__ACTIVITY__. Write out the entries exactly, leaving out every picture.

:::::

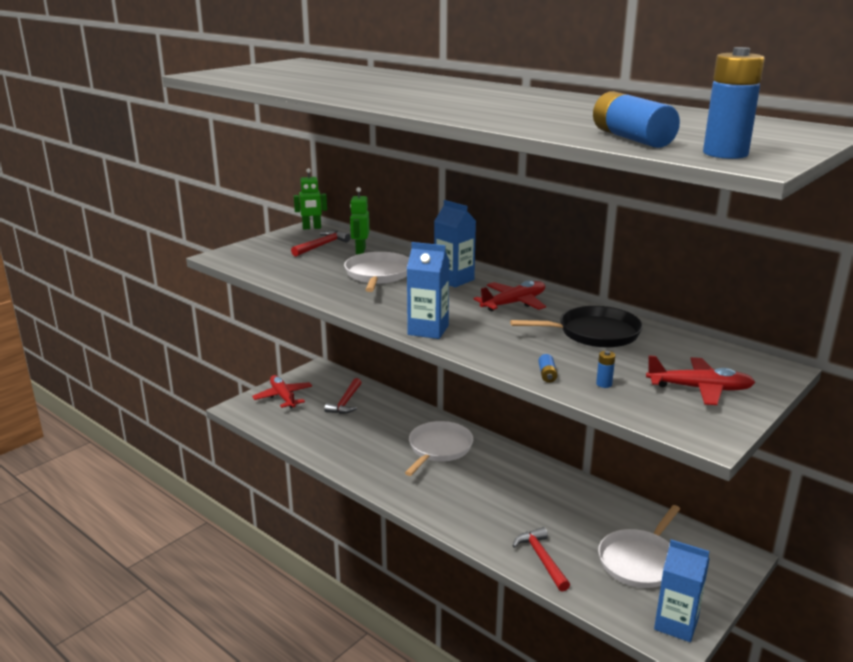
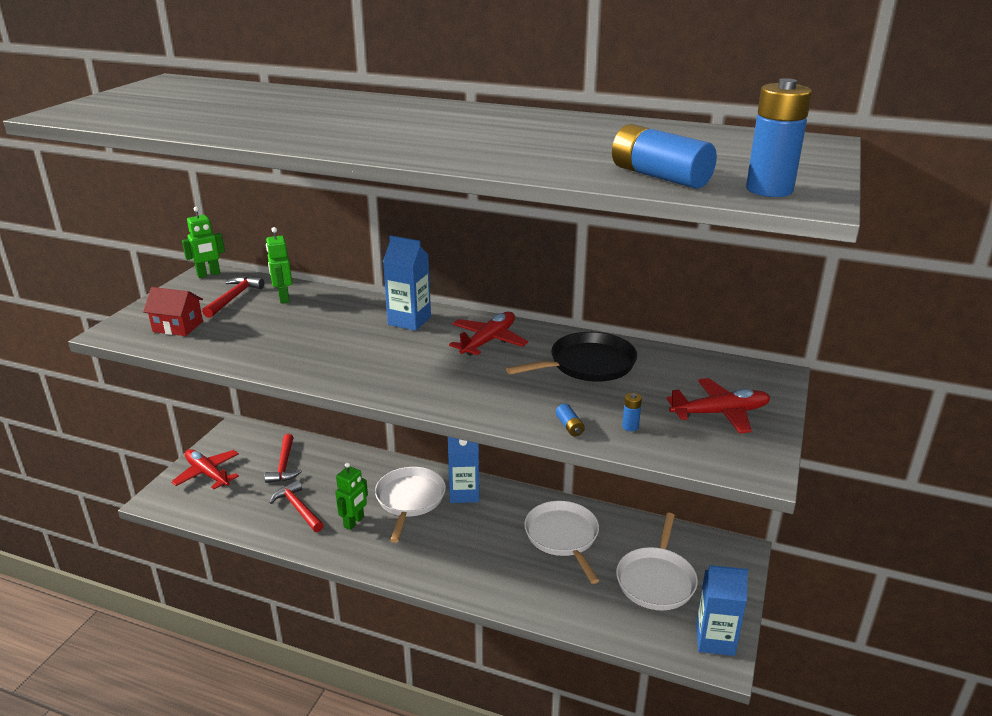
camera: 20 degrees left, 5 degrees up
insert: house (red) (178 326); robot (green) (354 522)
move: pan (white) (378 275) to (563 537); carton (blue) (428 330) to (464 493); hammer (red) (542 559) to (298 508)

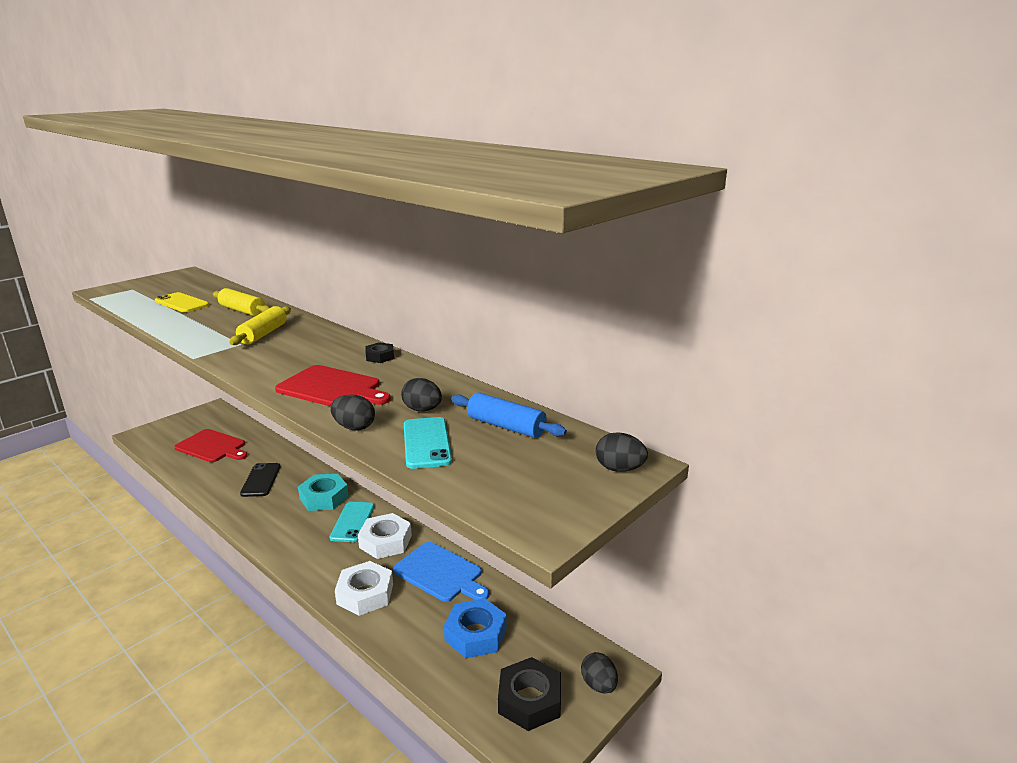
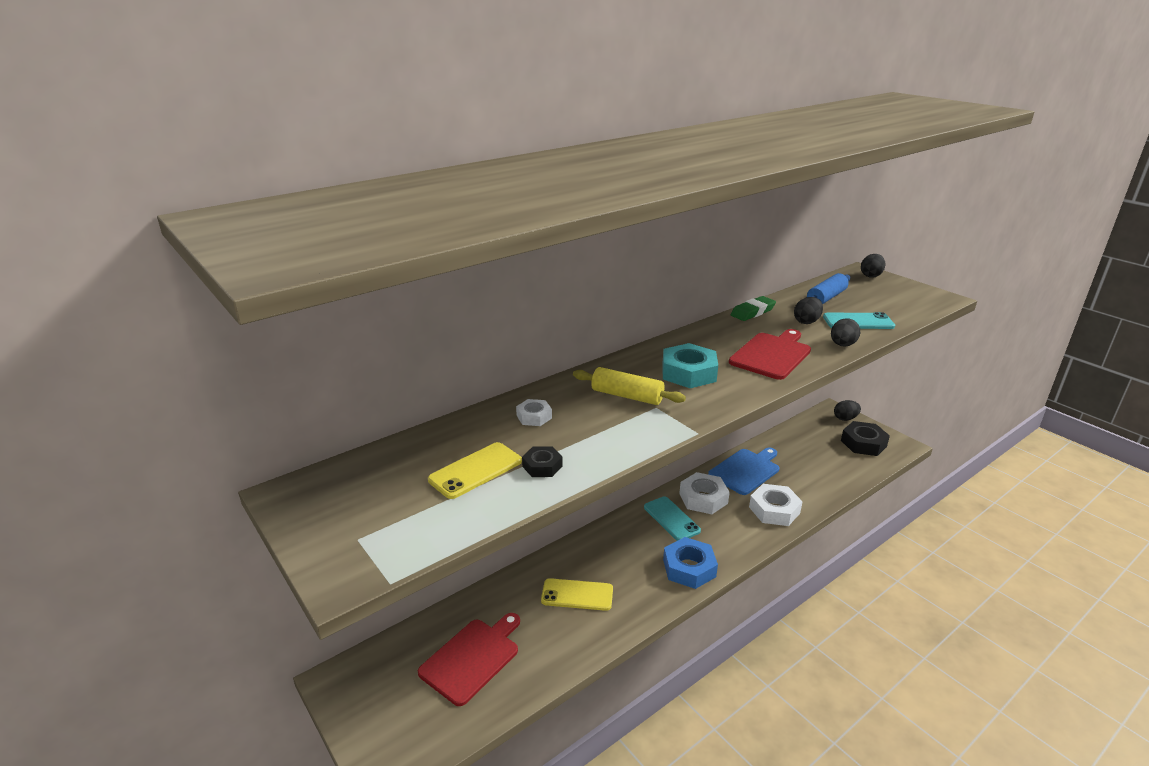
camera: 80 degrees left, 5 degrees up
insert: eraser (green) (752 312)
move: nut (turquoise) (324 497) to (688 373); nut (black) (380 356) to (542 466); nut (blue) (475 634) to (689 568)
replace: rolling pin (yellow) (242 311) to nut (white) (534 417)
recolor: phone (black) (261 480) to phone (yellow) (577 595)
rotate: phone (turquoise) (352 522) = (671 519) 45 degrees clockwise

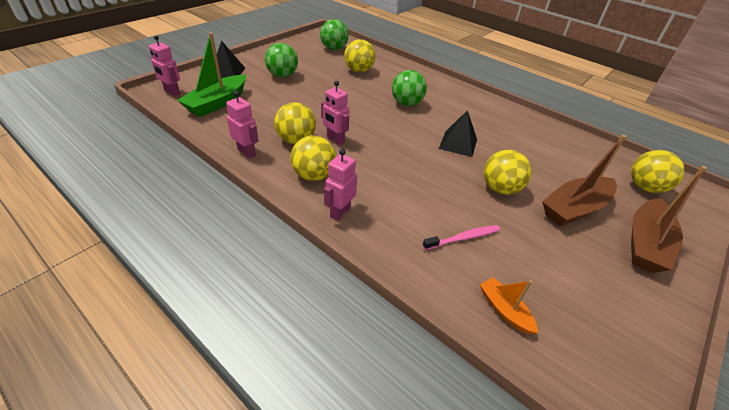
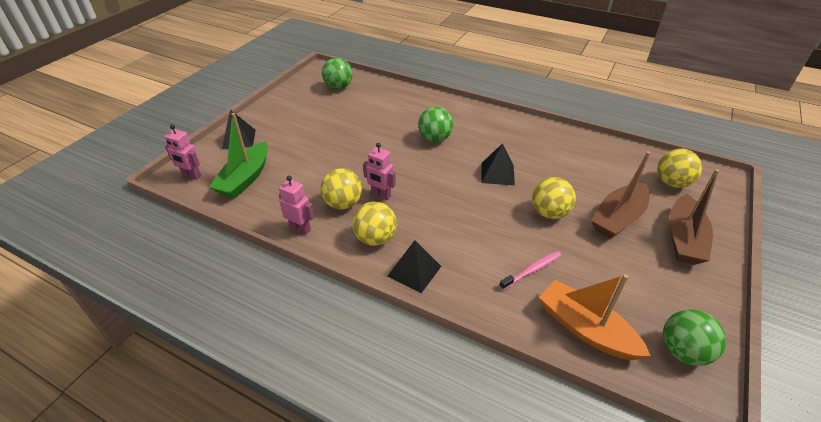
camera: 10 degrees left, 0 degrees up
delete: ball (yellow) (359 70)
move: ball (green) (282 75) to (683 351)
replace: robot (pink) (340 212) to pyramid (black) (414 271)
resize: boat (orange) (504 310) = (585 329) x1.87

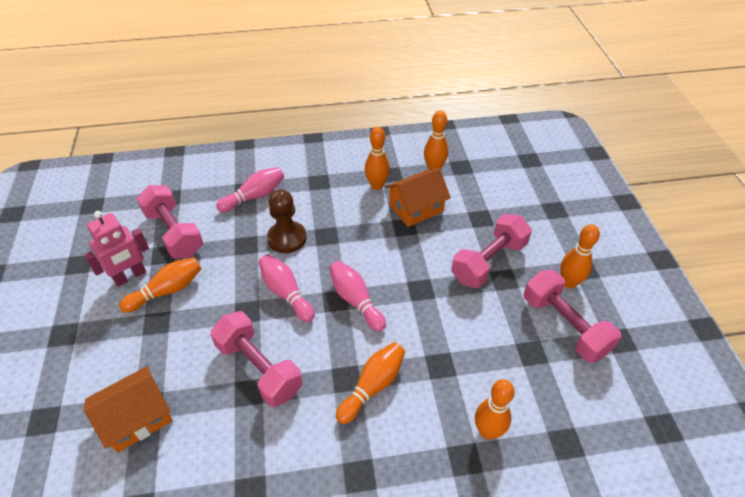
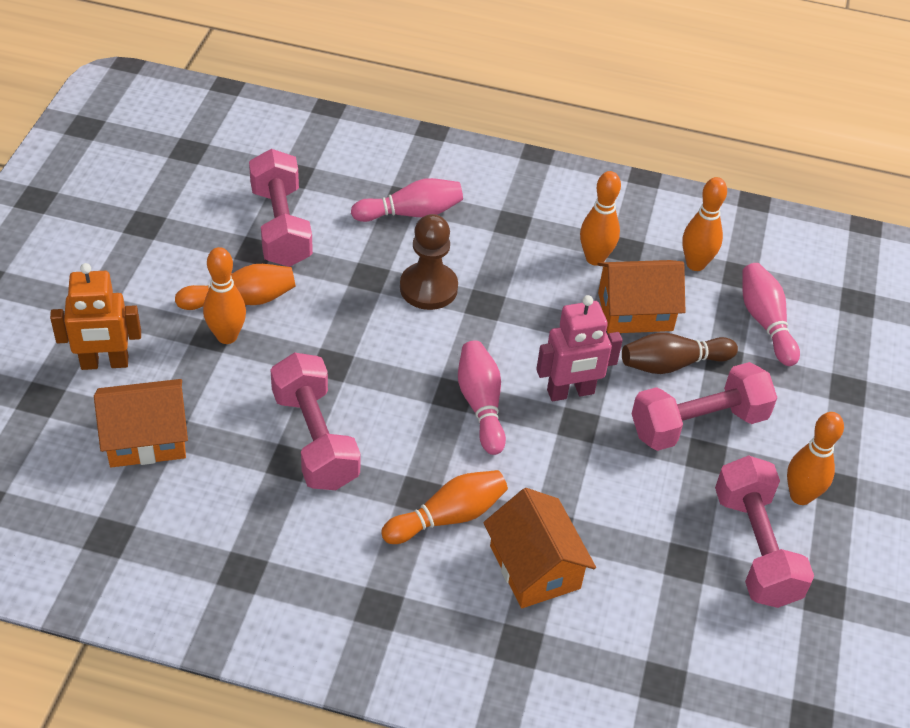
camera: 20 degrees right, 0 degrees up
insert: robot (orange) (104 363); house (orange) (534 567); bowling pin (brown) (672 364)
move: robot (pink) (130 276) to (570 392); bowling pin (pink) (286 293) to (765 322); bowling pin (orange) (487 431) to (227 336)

:::::

__RESPONSE__.
camera: 20 degrees left, 5 degrees up
insert: house (red) (178 326); robot (green) (354 522)
move: pan (white) (378 275) to (563 537); carton (blue) (428 330) to (464 493); hammer (red) (542 559) to (298 508)

camera: 80 degrees left, 5 degrees up
insert: eraser (green) (752 312)
move: nut (turquoise) (324 497) to (688 373); nut (black) (380 356) to (542 466); nut (blue) (475 634) to (689 568)
replace: rolling pin (yellow) (242 311) to nut (white) (534 417)
recolor: phone (black) (261 480) to phone (yellow) (577 595)
rotate: phone (turquoise) (352 522) = (671 519) 45 degrees clockwise

camera: 10 degrees left, 0 degrees up
delete: ball (yellow) (359 70)
move: ball (green) (282 75) to (683 351)
replace: robot (pink) (340 212) to pyramid (black) (414 271)
resize: boat (orange) (504 310) = (585 329) x1.87

camera: 20 degrees right, 0 degrees up
insert: robot (orange) (104 363); house (orange) (534 567); bowling pin (brown) (672 364)
move: robot (pink) (130 276) to (570 392); bowling pin (pink) (286 293) to (765 322); bowling pin (orange) (487 431) to (227 336)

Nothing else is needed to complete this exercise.